Before-and-after change data —

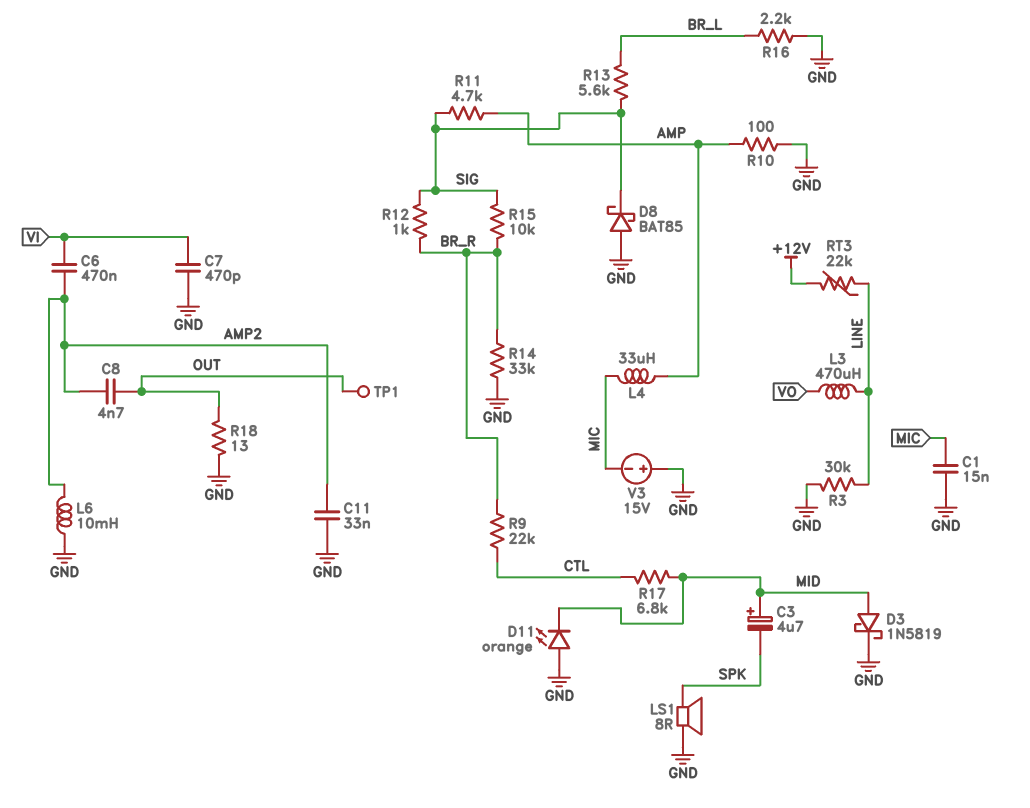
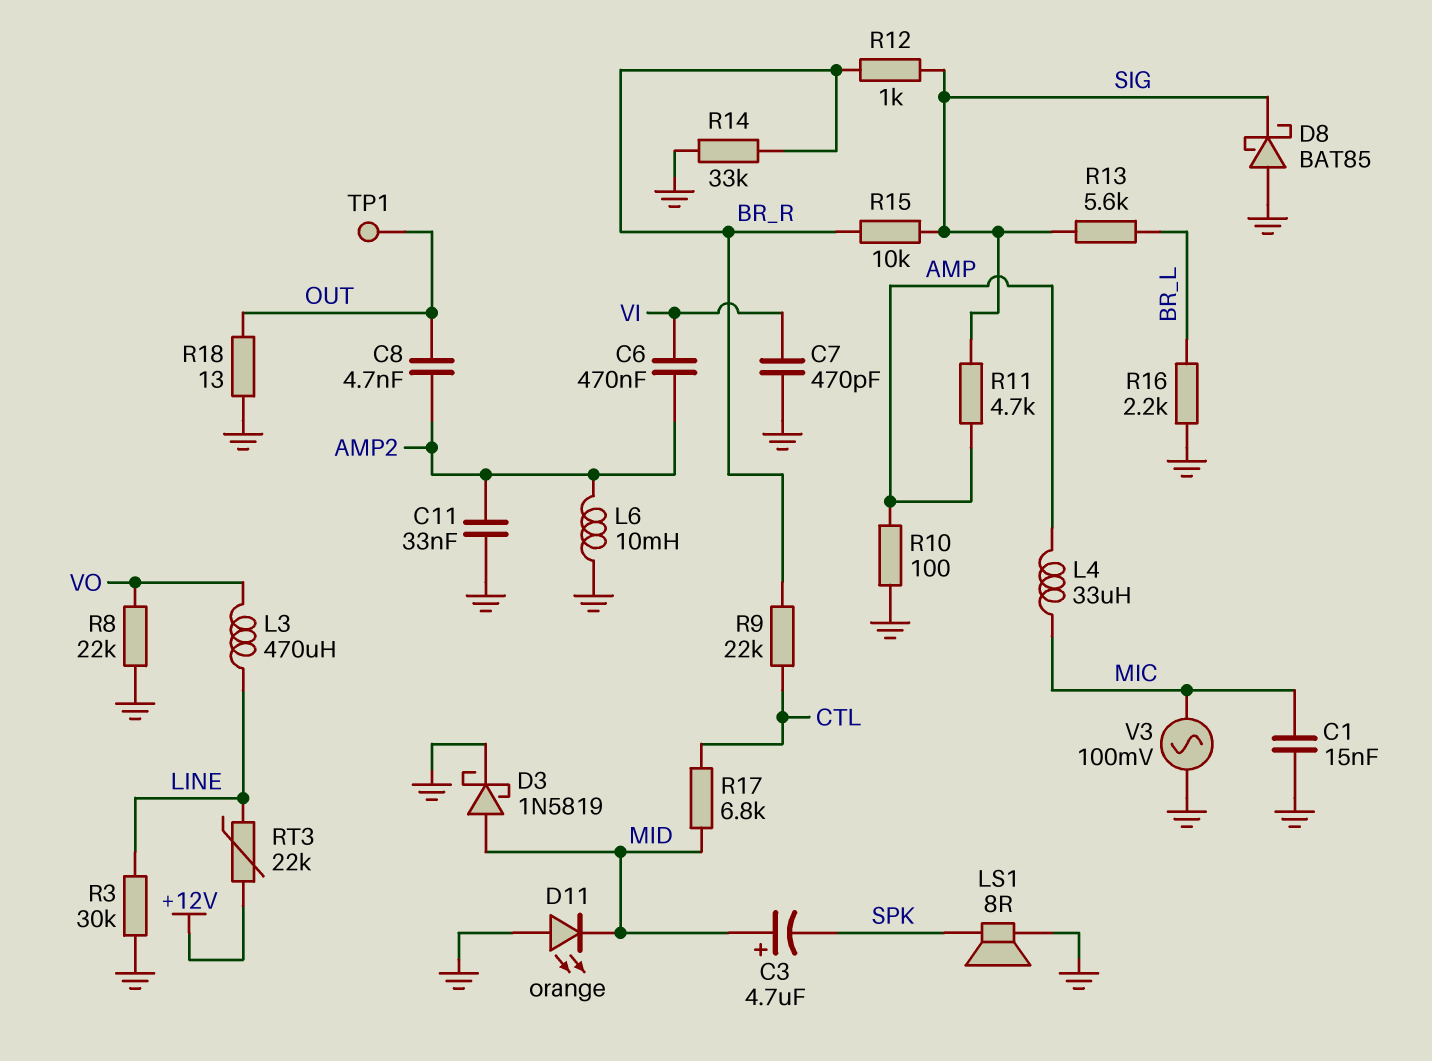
R8: none -> 22k (GND, VO)
V3: 15V (plus GND, minus MIC) -> AC 100mV (GND, MIC)

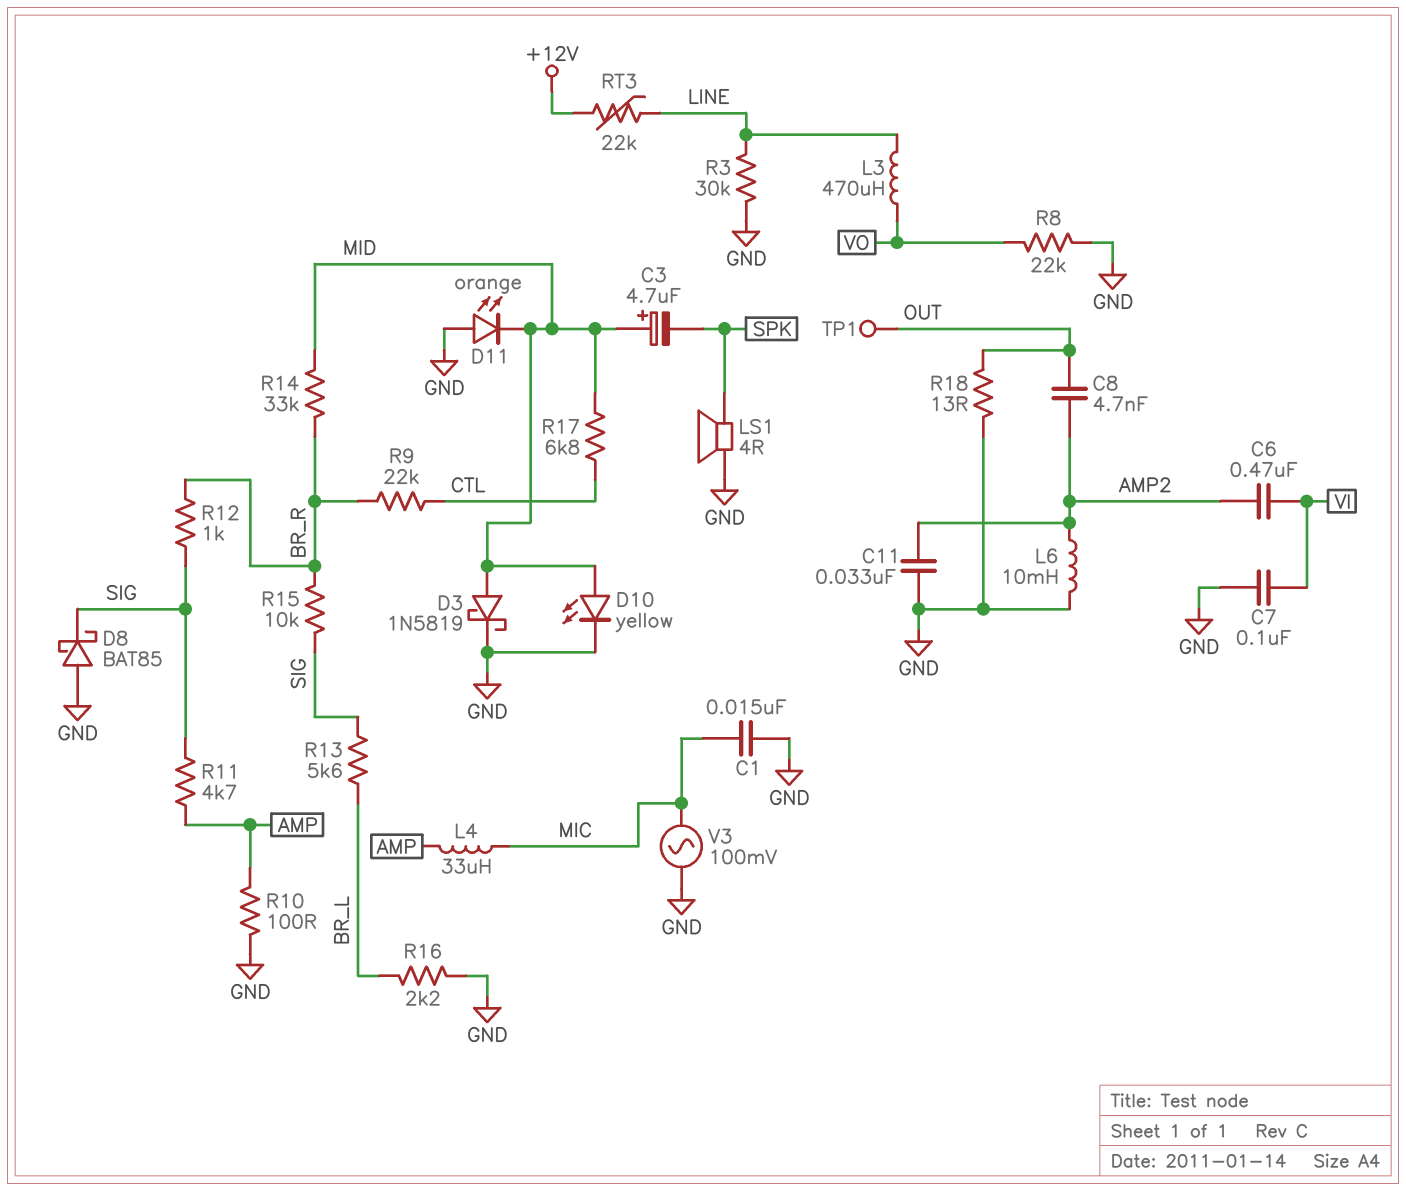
C7: 470pF (GND, VI) -> 100nF (GND, VI)
D10: none -> LED yellow (A MID, K GND)
LS1: speaker 8R (GND, SPK) -> speaker 4R (GND, SPK)
R14: 33k (BR_R, GND) -> 33k (BR_R, MID)

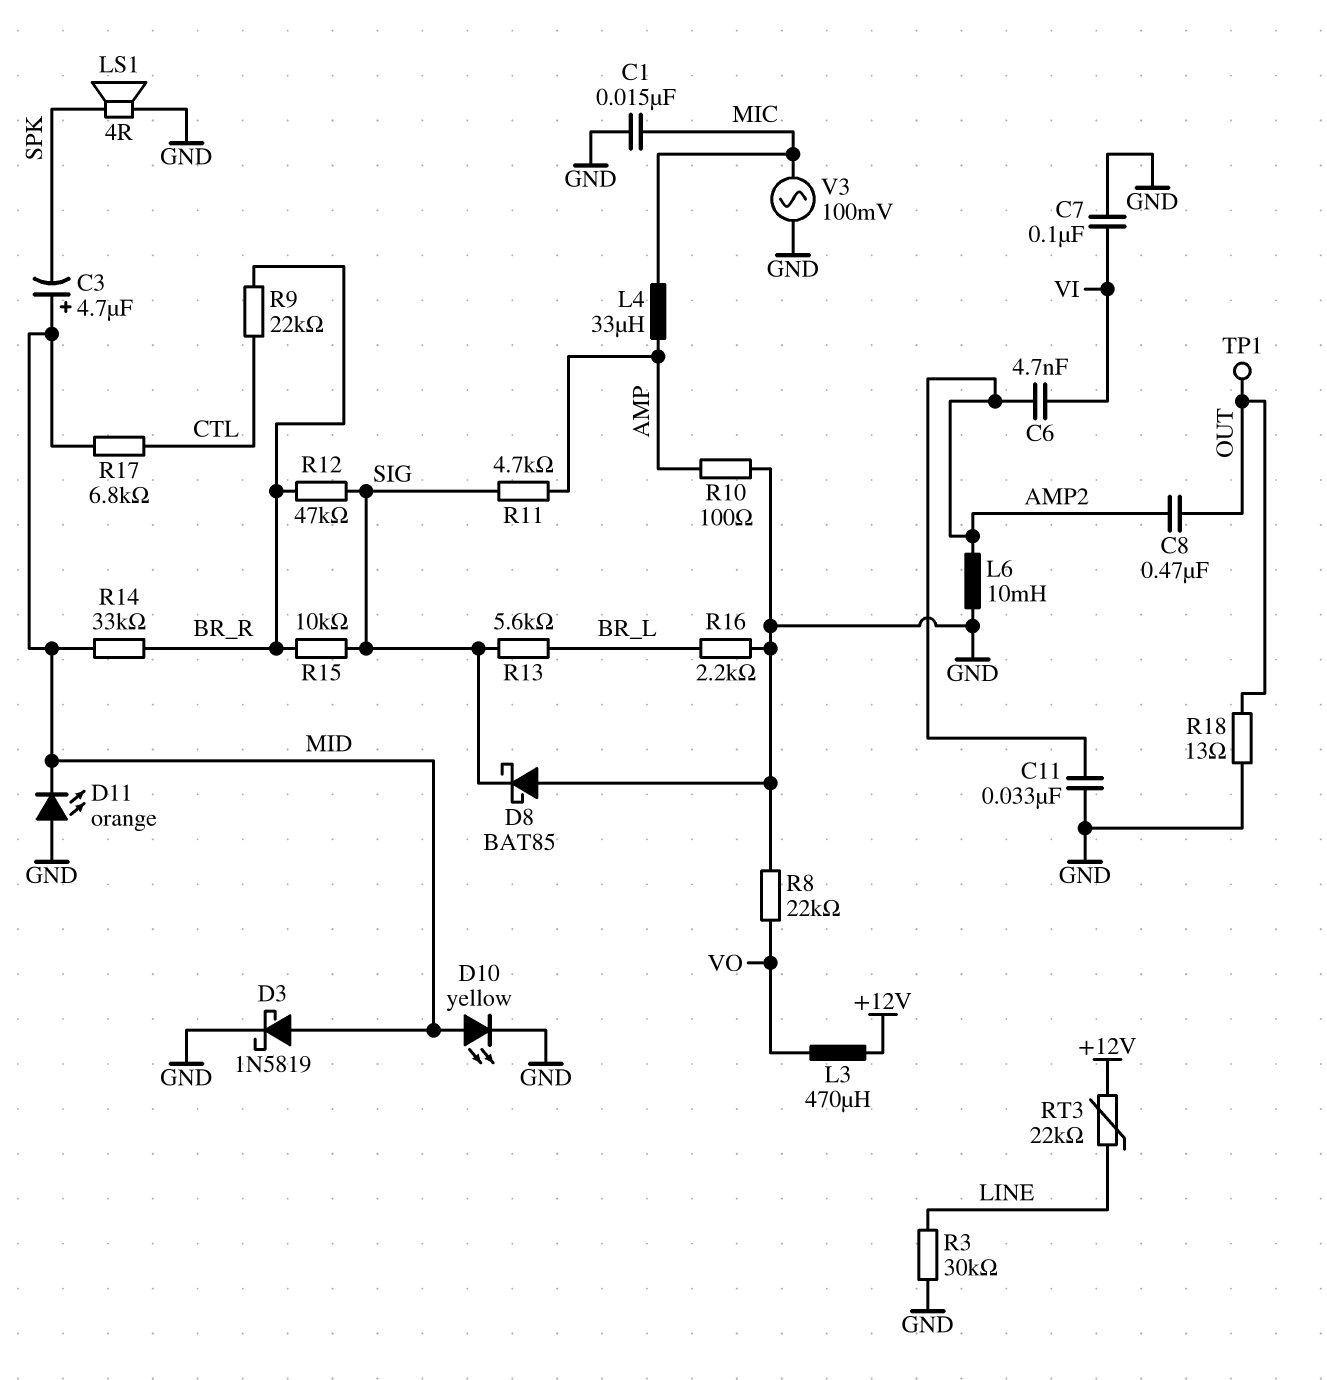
C6: 470nF (AMP2, VI) -> 4.7nF (AMP2, VI)
C8: 4.7nF (AMP2, OUT) -> 470nF (AMP2, OUT)
L3: 470uH (LINE, VO) -> 470uH (+12V, VO)
R12: 1k (BR_R, SIG) -> 47k (BR_R, SIG)

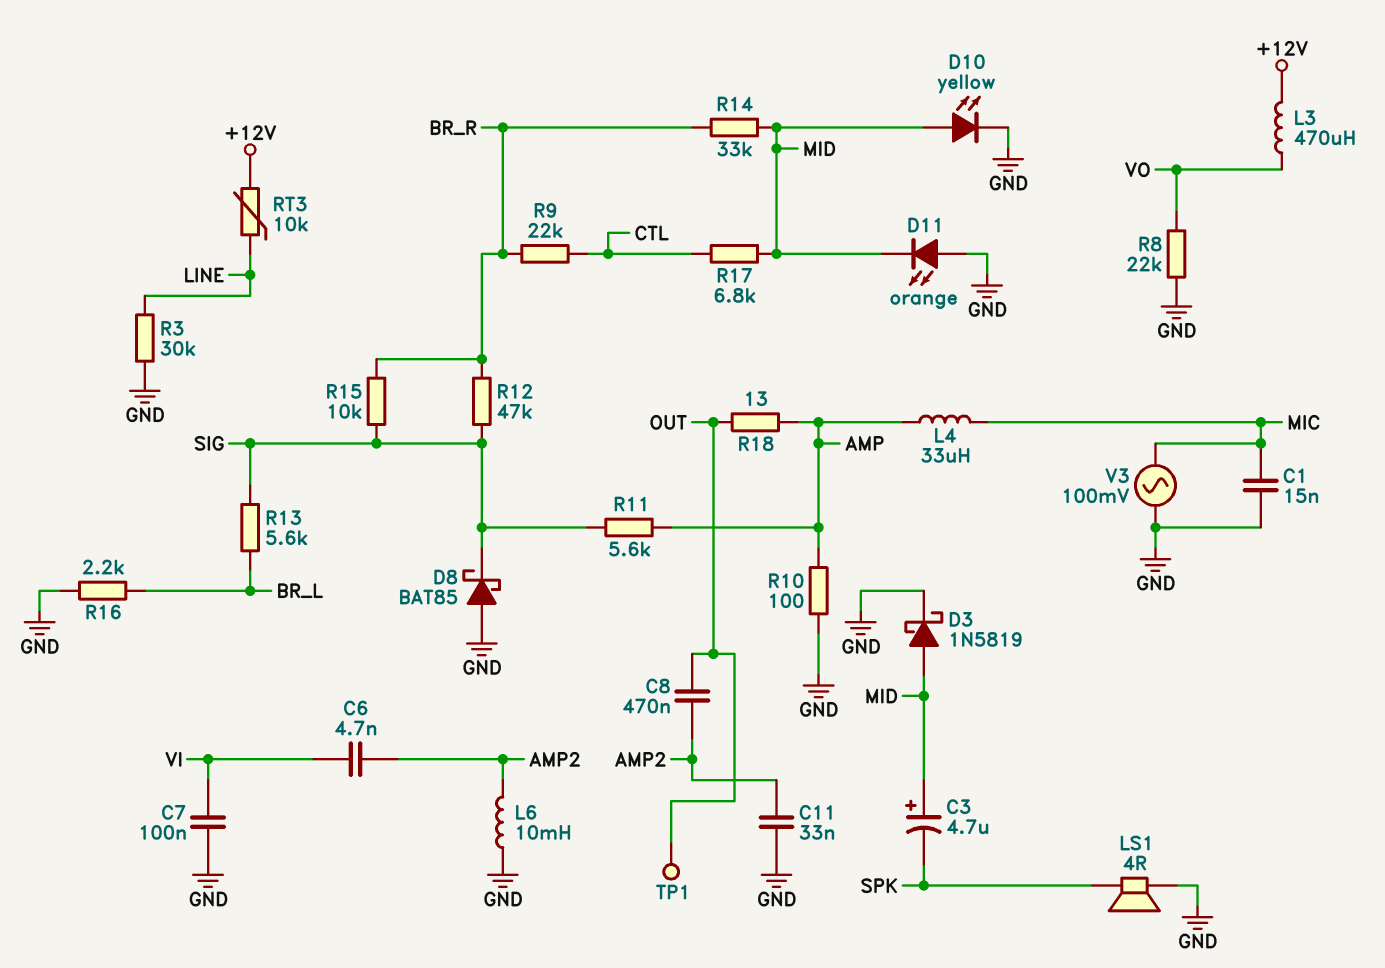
R11: 4.7k (AMP, SIG) -> 5.6k (AMP, SIG)
R18: 13 (GND, OUT) -> 13 (AMP, OUT)
RT3: 22k (+12V, LINE) -> 10k (+12V, LINE)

Exercise requirements — Your copy of the entries must be exact and must contain no pictures.

Problem solution —
R8: none -> 22k (GND, VO)
V3: 15V (plus GND, minus MIC) -> AC 100mV (GND, MIC)

C7: 470pF (GND, VI) -> 100nF (GND, VI)
D10: none -> LED yellow (A MID, K GND)
LS1: speaker 8R (GND, SPK) -> speaker 4R (GND, SPK)
R14: 33k (BR_R, GND) -> 33k (BR_R, MID)

C6: 470nF (AMP2, VI) -> 4.7nF (AMP2, VI)
C8: 4.7nF (AMP2, OUT) -> 470nF (AMP2, OUT)
L3: 470uH (LINE, VO) -> 470uH (+12V, VO)
R12: 1k (BR_R, SIG) -> 47k (BR_R, SIG)

R11: 4.7k (AMP, SIG) -> 5.6k (AMP, SIG)
R18: 13 (GND, OUT) -> 13 (AMP, OUT)
RT3: 22k (+12V, LINE) -> 10k (+12V, LINE)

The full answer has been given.